**WHAT THE TASK ASKS:**
Taking the listing below, restate word for word each line from the line with "U15: NAND CD4011" to the line with "U3 pin IN: VBAT -> G10", ends included, and stop there.

**MATERIALS PROVIDED:**
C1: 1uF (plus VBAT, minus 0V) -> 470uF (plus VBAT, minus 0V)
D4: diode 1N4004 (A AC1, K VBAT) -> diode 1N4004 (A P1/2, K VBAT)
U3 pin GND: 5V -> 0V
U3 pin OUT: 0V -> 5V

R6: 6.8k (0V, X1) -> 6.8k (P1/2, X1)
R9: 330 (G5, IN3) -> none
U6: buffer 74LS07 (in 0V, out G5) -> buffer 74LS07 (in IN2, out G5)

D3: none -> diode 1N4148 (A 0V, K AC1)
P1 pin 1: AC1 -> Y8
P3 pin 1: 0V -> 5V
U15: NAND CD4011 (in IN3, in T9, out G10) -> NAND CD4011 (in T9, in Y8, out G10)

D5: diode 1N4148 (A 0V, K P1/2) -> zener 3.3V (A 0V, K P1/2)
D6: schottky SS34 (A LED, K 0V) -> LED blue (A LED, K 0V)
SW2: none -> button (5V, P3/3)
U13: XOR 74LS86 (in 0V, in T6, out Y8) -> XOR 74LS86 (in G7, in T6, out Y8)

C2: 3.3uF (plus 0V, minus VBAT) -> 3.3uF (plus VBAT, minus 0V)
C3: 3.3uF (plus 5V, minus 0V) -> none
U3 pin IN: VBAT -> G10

---

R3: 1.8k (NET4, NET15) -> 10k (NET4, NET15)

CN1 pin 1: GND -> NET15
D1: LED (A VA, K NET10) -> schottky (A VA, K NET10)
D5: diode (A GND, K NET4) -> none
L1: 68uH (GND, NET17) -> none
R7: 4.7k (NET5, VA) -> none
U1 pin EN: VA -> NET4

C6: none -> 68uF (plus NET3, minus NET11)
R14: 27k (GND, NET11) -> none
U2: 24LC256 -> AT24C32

--

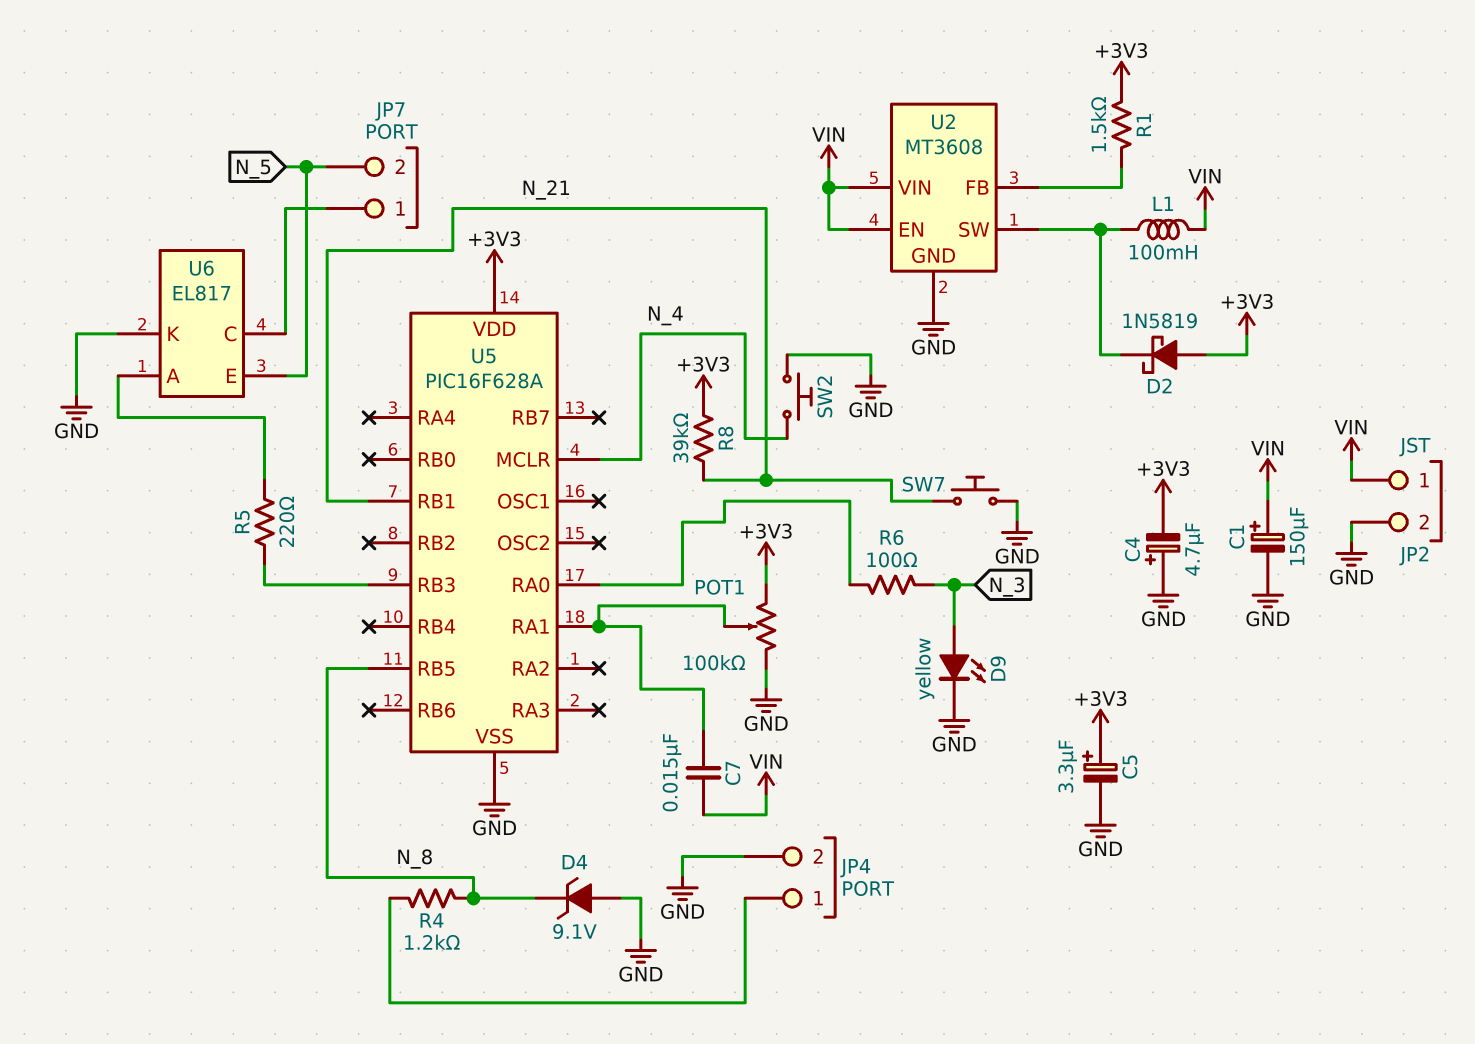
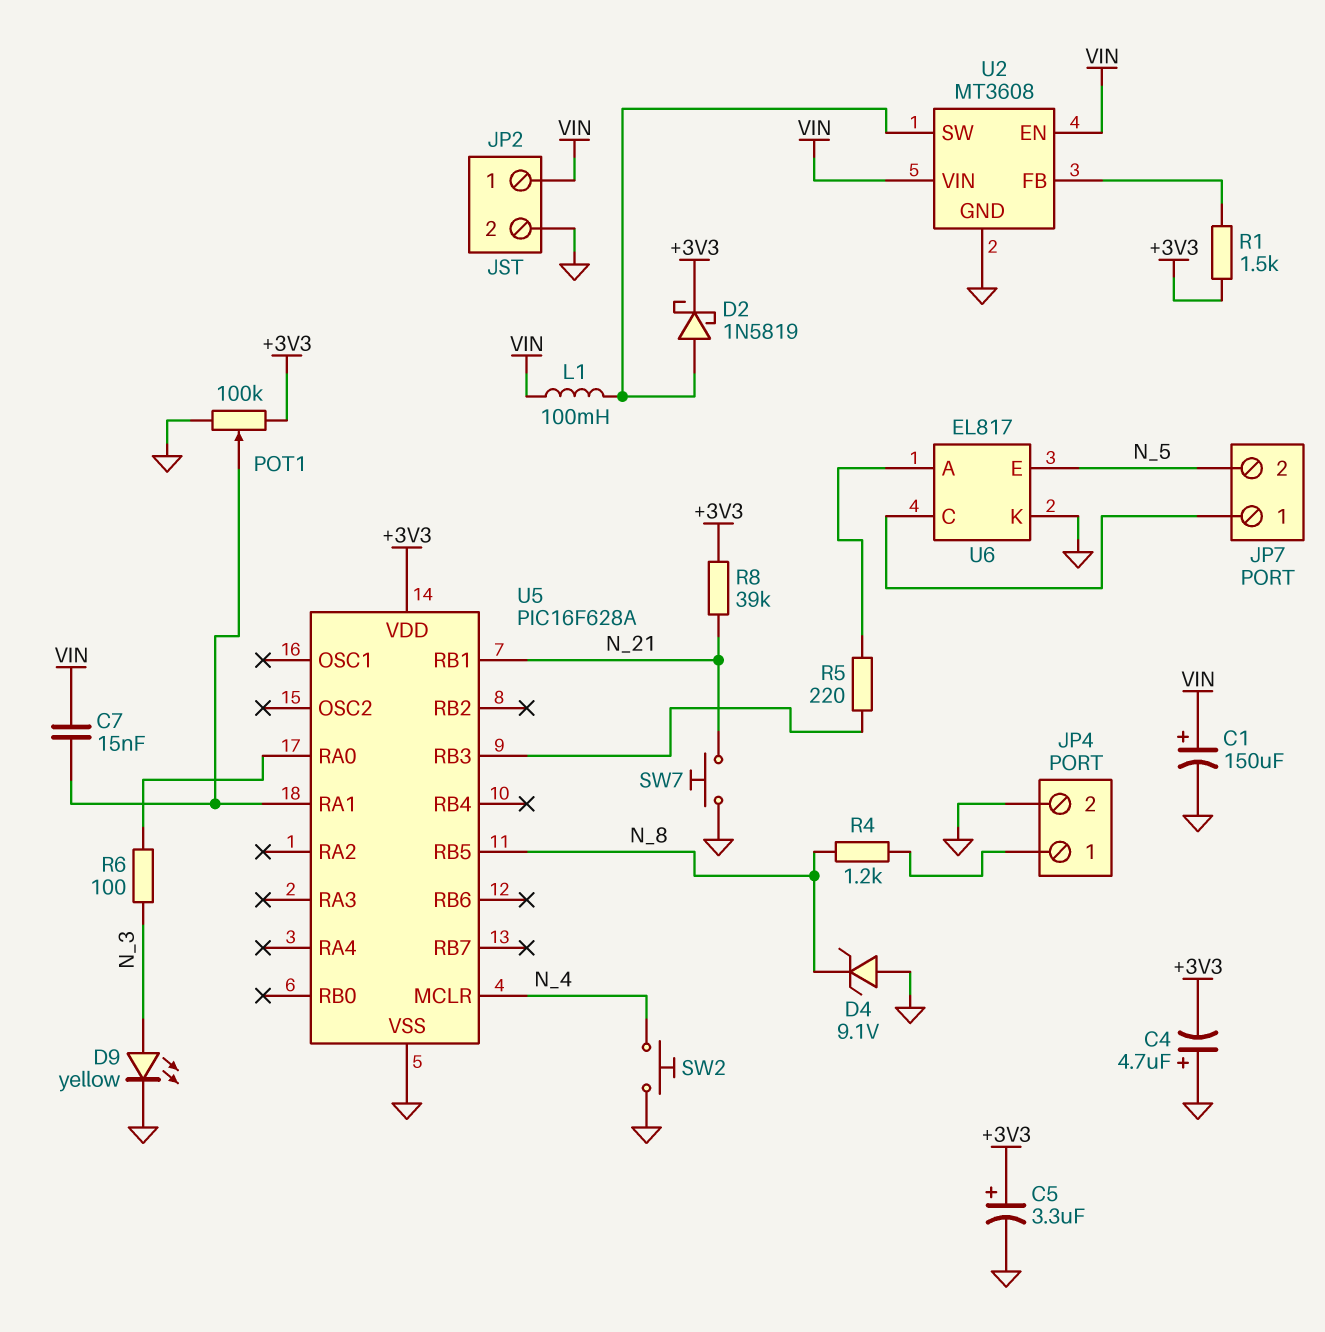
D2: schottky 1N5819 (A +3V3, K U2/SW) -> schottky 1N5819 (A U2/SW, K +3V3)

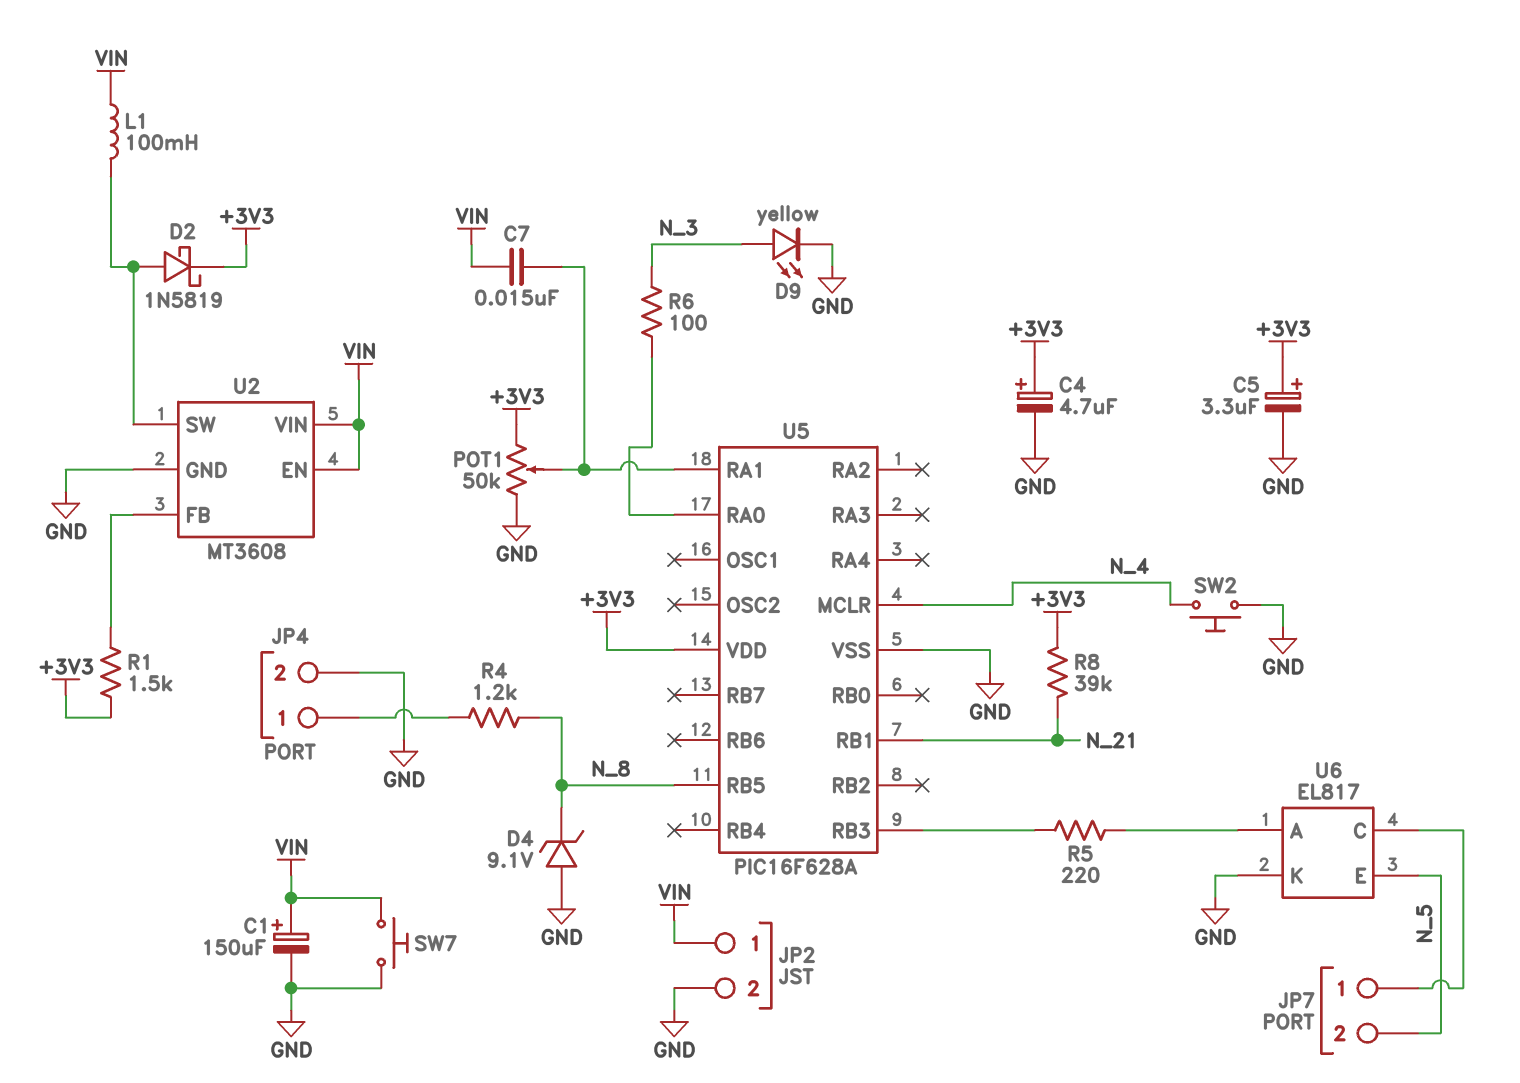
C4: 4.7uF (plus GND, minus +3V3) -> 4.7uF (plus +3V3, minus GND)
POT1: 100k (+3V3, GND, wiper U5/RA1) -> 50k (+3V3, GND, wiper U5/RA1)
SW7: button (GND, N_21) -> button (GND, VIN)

**WORKED SOLUTION:**
U15: NAND CD4011 (in IN3, in T9, out G10) -> NAND CD4011 (in T9, in Y8, out G10)

D5: diode 1N4148 (A 0V, K P1/2) -> zener 3.3V (A 0V, K P1/2)
D6: schottky SS34 (A LED, K 0V) -> LED blue (A LED, K 0V)
SW2: none -> button (5V, P3/3)
U13: XOR 74LS86 (in 0V, in T6, out Y8) -> XOR 74LS86 (in G7, in T6, out Y8)

C2: 3.3uF (plus 0V, minus VBAT) -> 3.3uF (plus VBAT, minus 0V)
C3: 3.3uF (plus 5V, minus 0V) -> none
U3 pin IN: VBAT -> G10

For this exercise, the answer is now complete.